[Task brief]
Your reply should reproduce all the data below exactly while excluding the pictures.

====== Record set

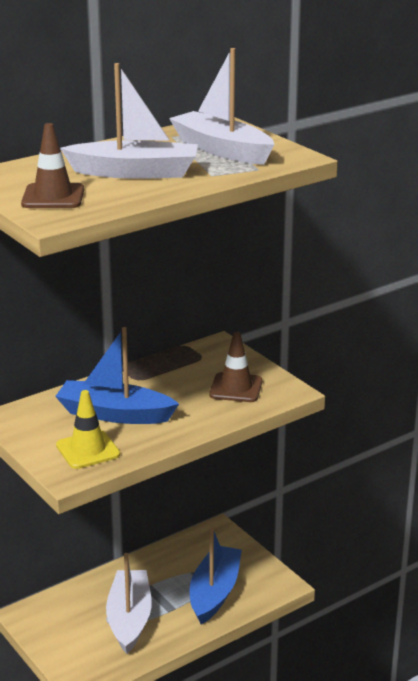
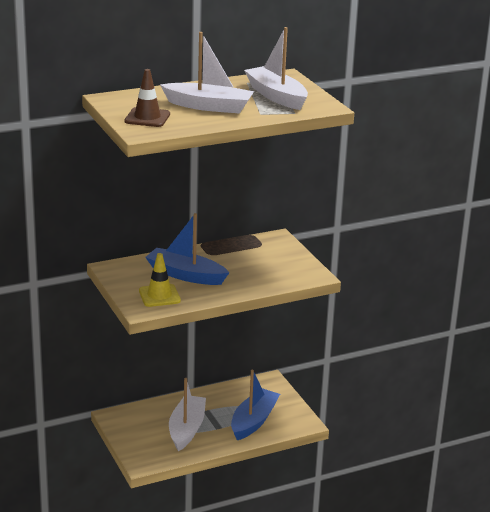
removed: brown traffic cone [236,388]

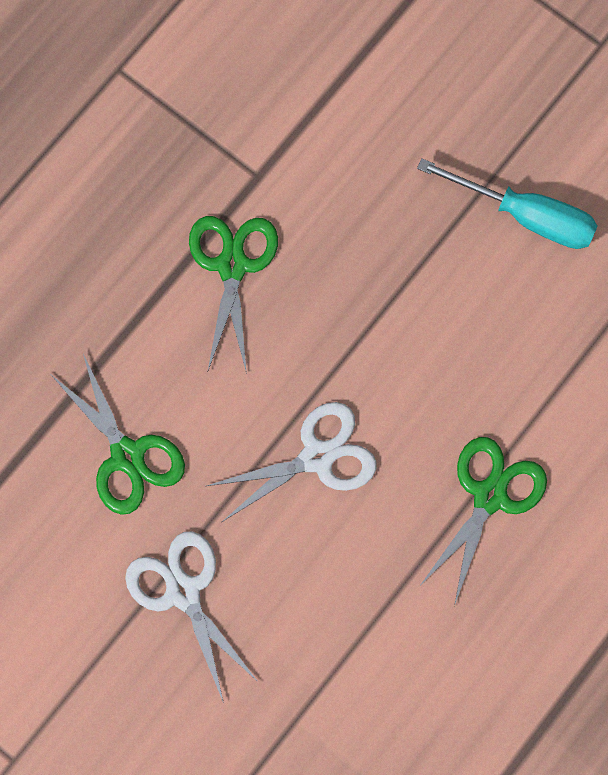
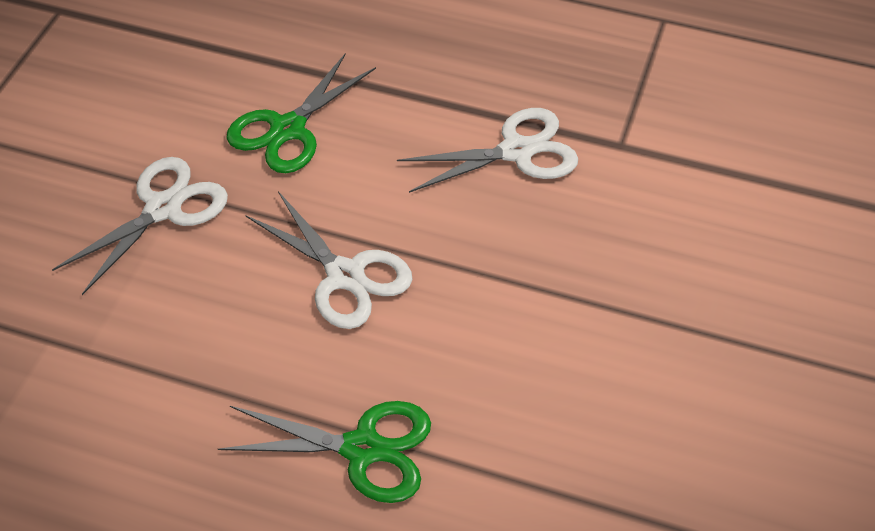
removed: turquoise screwdriver [526,215]
recoloured: green scissors [232,266] to white scissors [516,151]

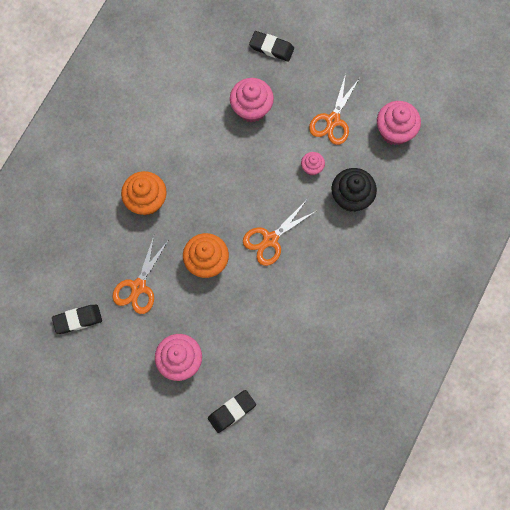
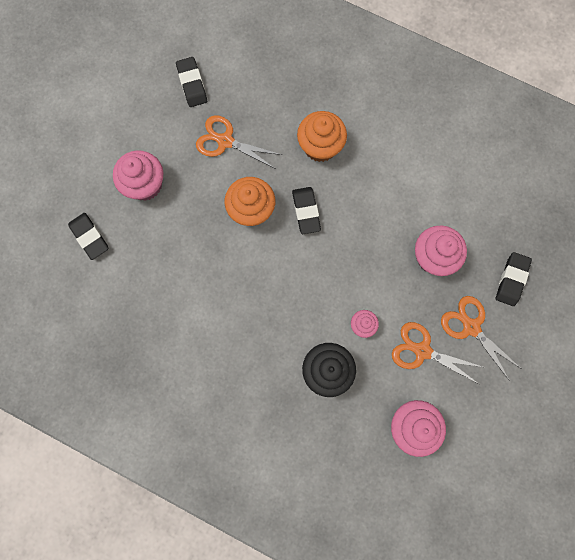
added: black eraser [306,211]
moved: orange scissors [270,239] to [471,327]

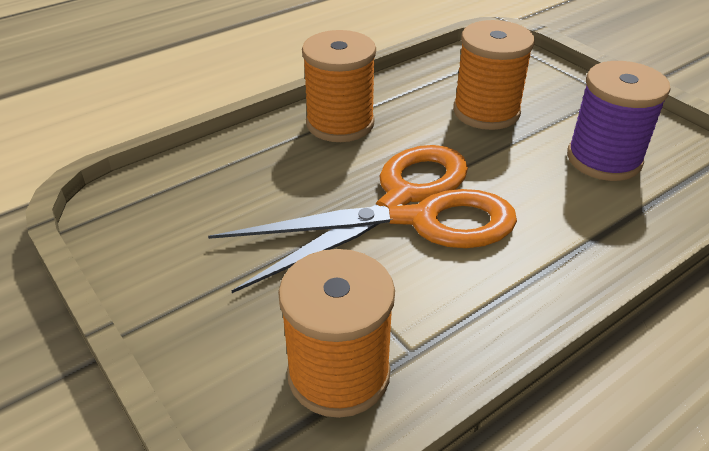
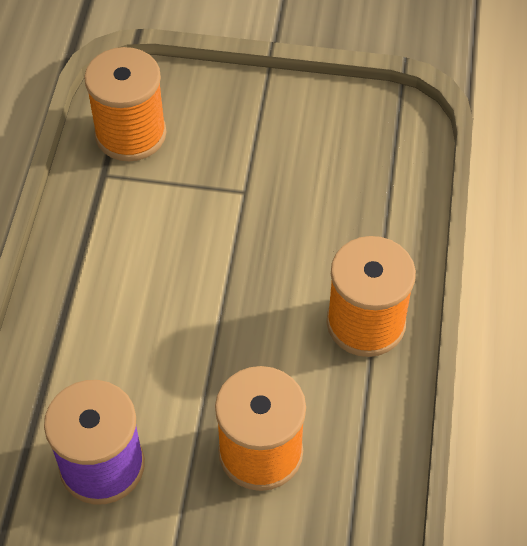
removed: orange scissors [410,210]

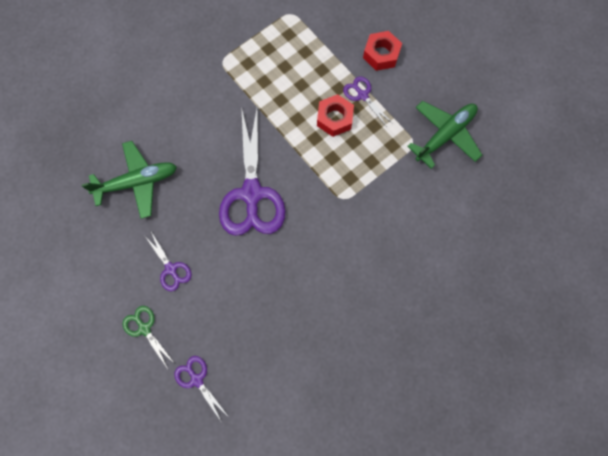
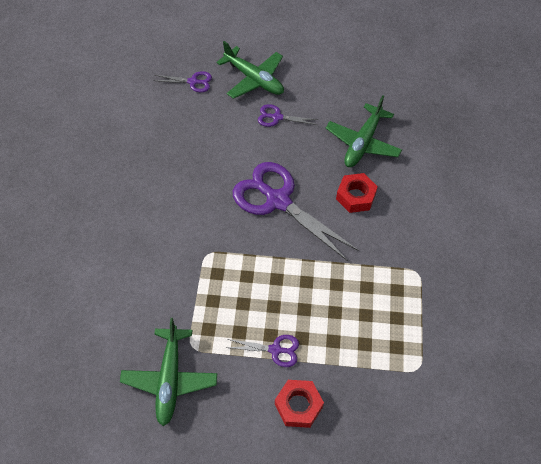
moved: red nut [334,118] to [355,196]
replaced: green scissors [144,328] to green plane [254,79]

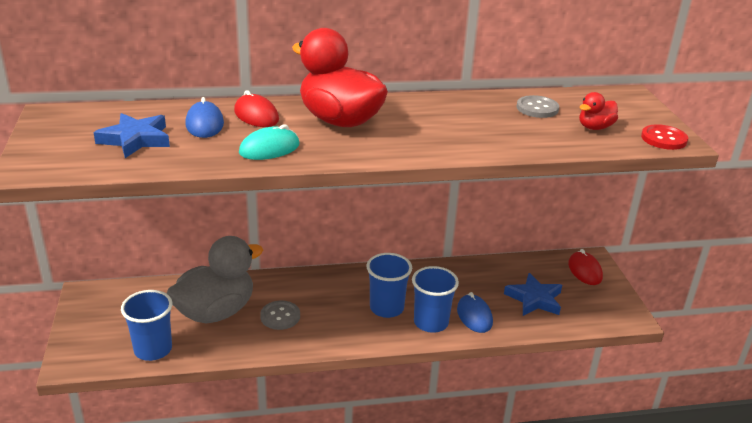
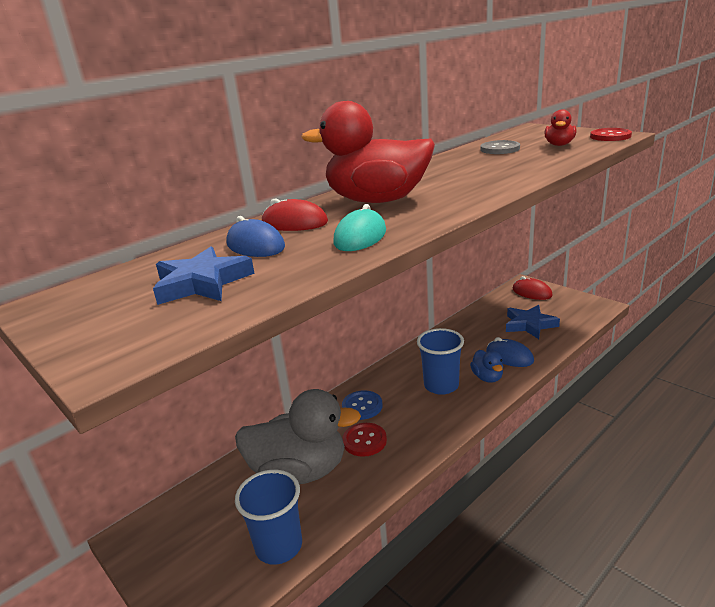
added: blue button [362,406]
replaced: blue cup [431,322] to blue duck [487,377]
recoloured: grey button [280,316] to red button [364,441]
turned: grey duck [216,312] = [299,471] 75 degrees clockwise

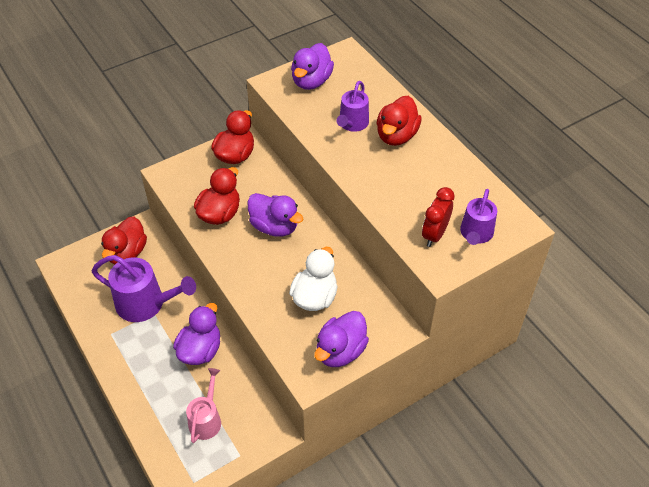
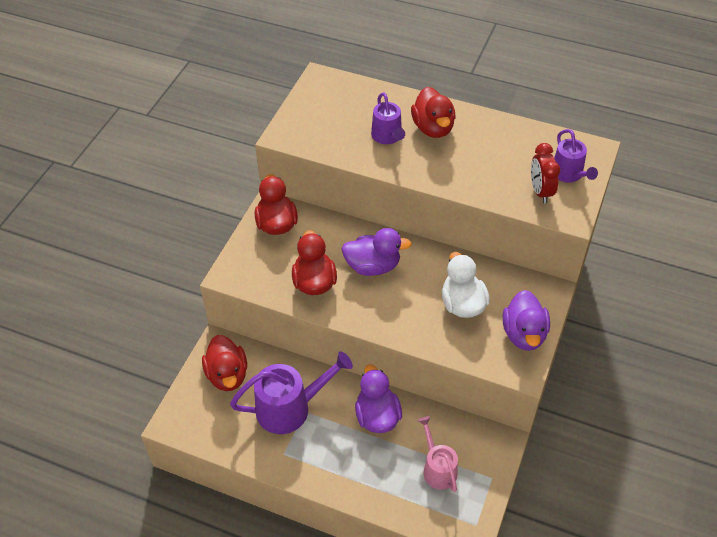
removed: purple duck [311,81]

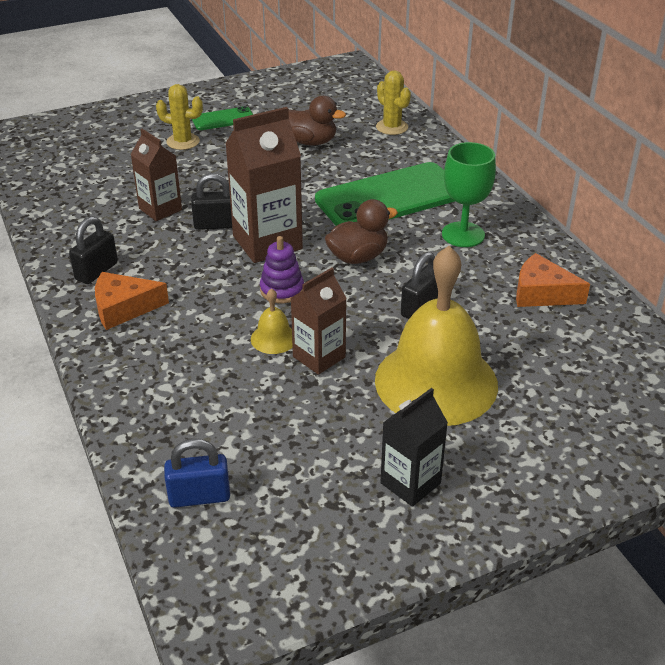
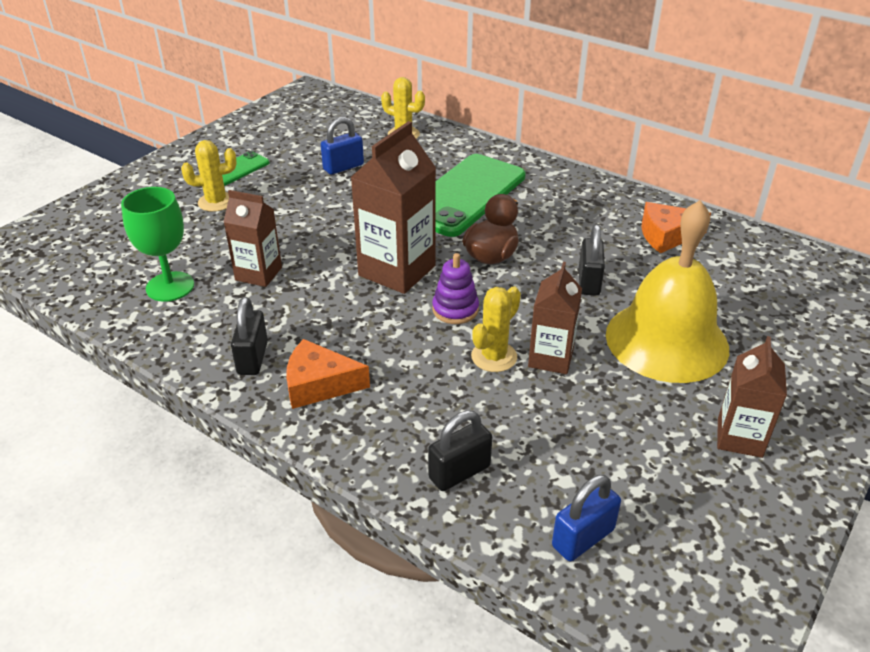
moved: green goblet [463,234] to [170,286]; black padlock [216,225] to [459,472]
replaced: brown duck [310,142] to blue padlock [343,167]; yellow bell [274,338] to yellow cactus [494,357]
recoloured: black carton [410,483] to brown carton [739,438]
turned: orange cheese [123,308] = [319,384] 45 degrees clockwise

============

[Answer below]
removed: brown traffic cone [236,388]

removed: turquoise screwdriver [526,215]
recoloured: green scissors [232,266] to white scissors [516,151]

added: black eraser [306,211]
moved: orange scissors [270,239] to [471,327]

removed: orange scissors [410,210]

moved: red nut [334,118] to [355,196]
replaced: green scissors [144,328] to green plane [254,79]

added: blue button [362,406]
replaced: blue cup [431,322] to blue duck [487,377]
recoloured: grey button [280,316] to red button [364,441]
turned: grey duck [216,312] = [299,471] 75 degrees clockwise

removed: purple duck [311,81]

moved: green goblet [463,234] to [170,286]; black padlock [216,225] to [459,472]
replaced: brown duck [310,142] to blue padlock [343,167]; yellow bell [274,338] to yellow cactus [494,357]
recoloured: black carton [410,483] to brown carton [739,438]
turned: orange cheese [123,308] = [319,384] 45 degrees clockwise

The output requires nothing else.